ASSIGNMENT: Print every line of the material below exactly as it stands, but omit the pictures.
━━━ LISTED RECORDS ━━━
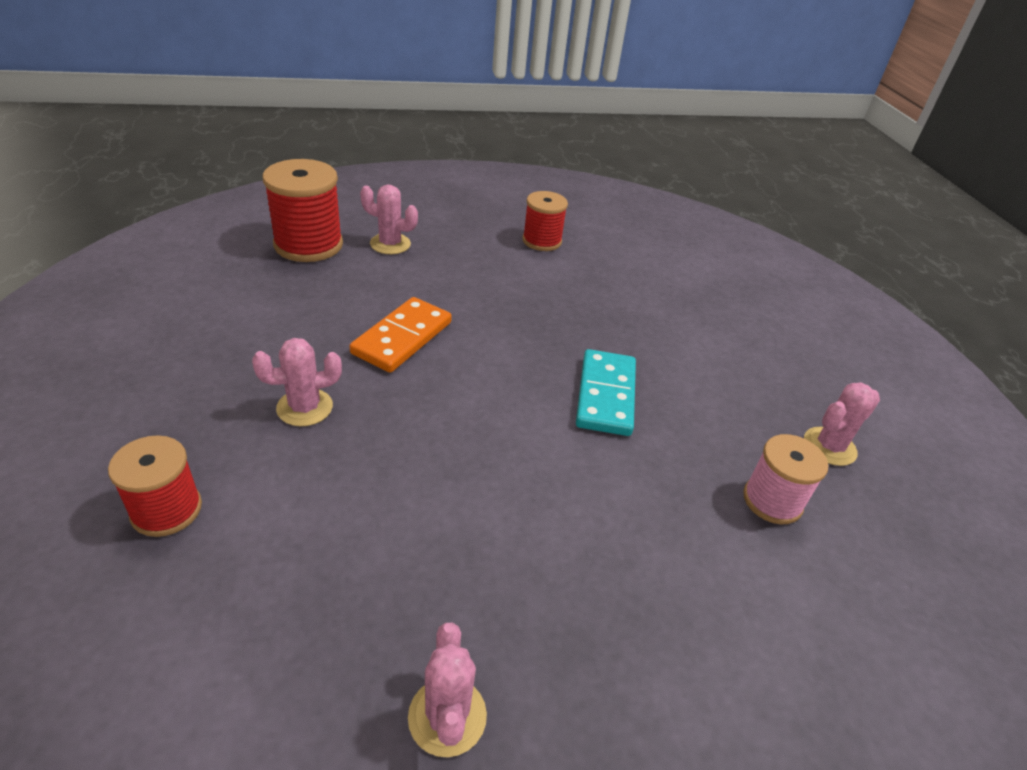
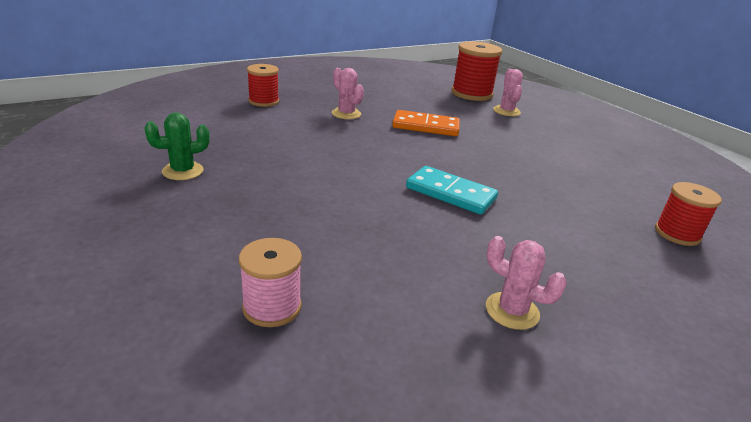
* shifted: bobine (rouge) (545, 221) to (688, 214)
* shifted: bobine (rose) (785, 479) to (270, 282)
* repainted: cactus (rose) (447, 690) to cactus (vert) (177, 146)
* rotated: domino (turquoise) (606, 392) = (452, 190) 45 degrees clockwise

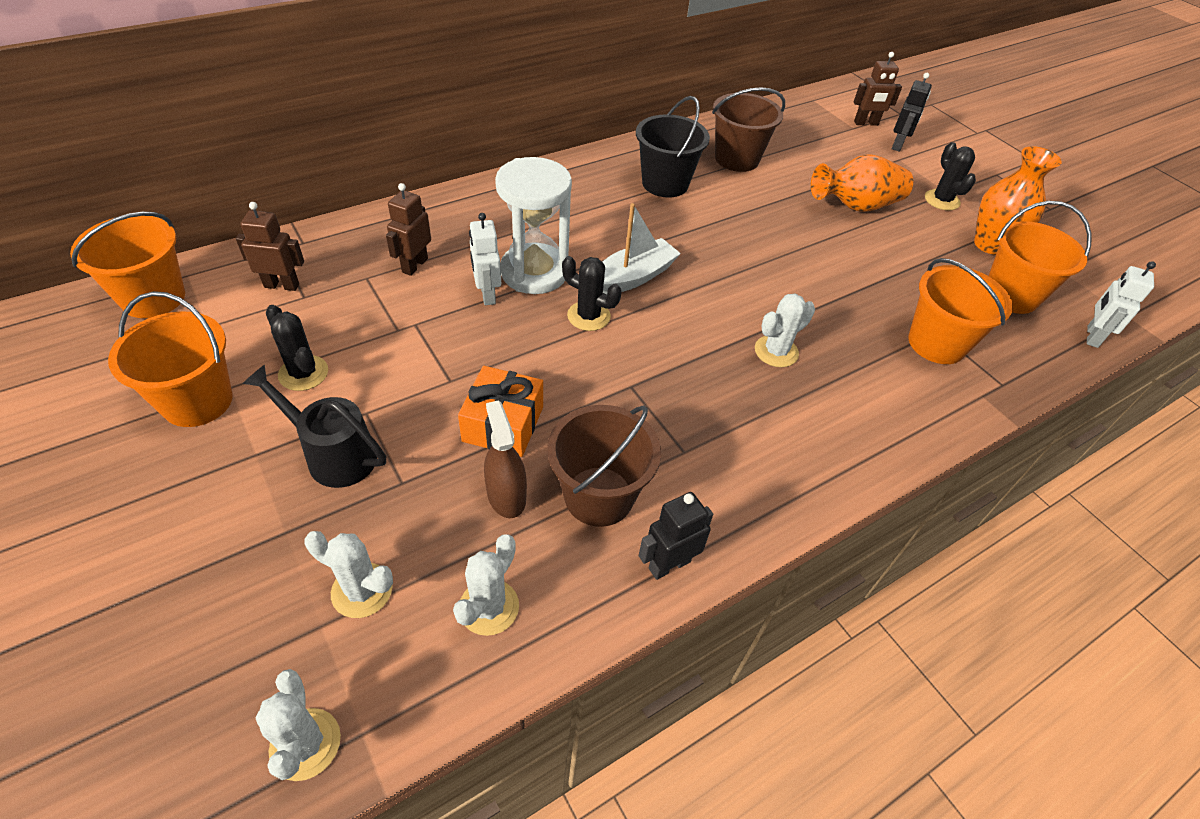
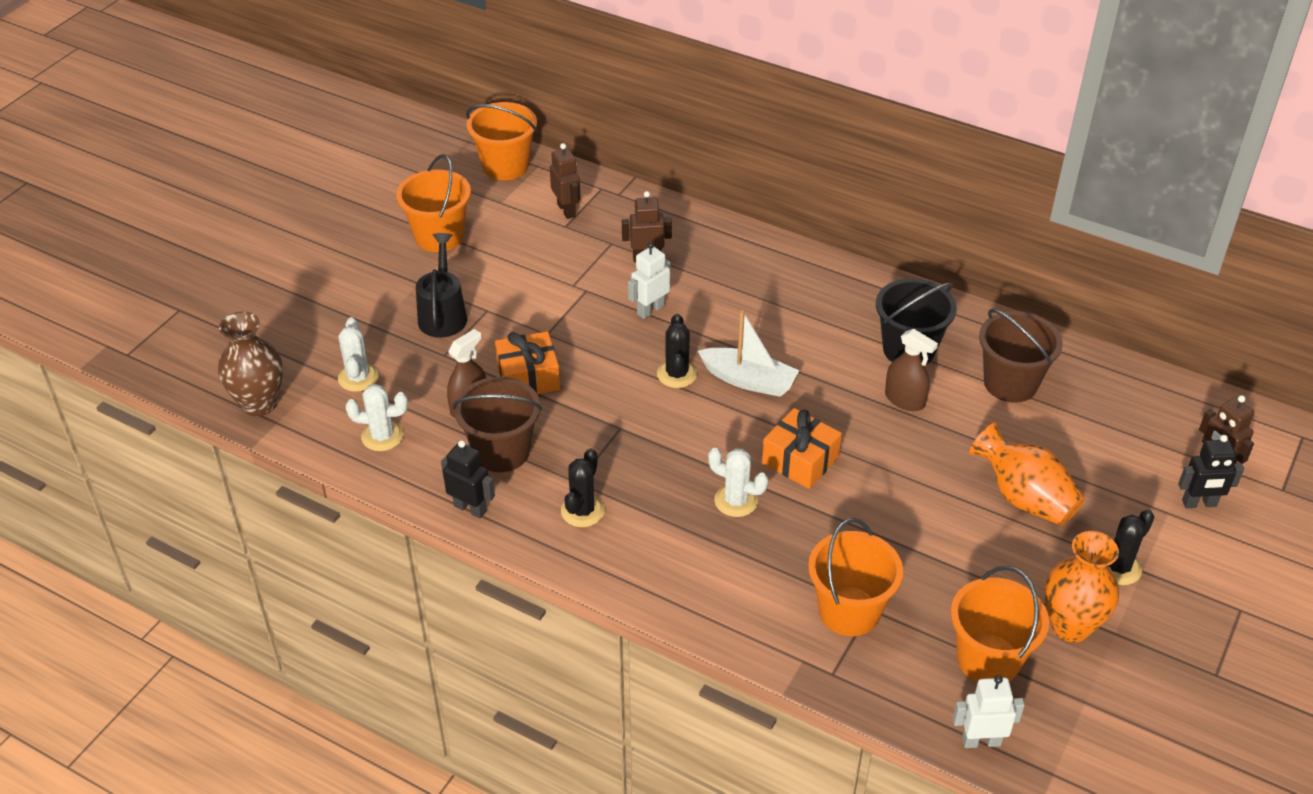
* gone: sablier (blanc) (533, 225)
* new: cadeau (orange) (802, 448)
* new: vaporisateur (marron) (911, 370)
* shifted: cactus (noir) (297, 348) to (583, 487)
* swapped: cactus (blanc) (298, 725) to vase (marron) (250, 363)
━━━
ANSWER TO THIS PROBLEM:
* shifted: bobine (rouge) (545, 221) to (688, 214)
* shifted: bobine (rose) (785, 479) to (270, 282)
* repainted: cactus (rose) (447, 690) to cactus (vert) (177, 146)
* rotated: domino (turquoise) (606, 392) = (452, 190) 45 degrees clockwise

* gone: sablier (blanc) (533, 225)
* new: cadeau (orange) (802, 448)
* new: vaporisateur (marron) (911, 370)
* shifted: cactus (noir) (297, 348) to (583, 487)
* swapped: cactus (blanc) (298, 725) to vase (marron) (250, 363)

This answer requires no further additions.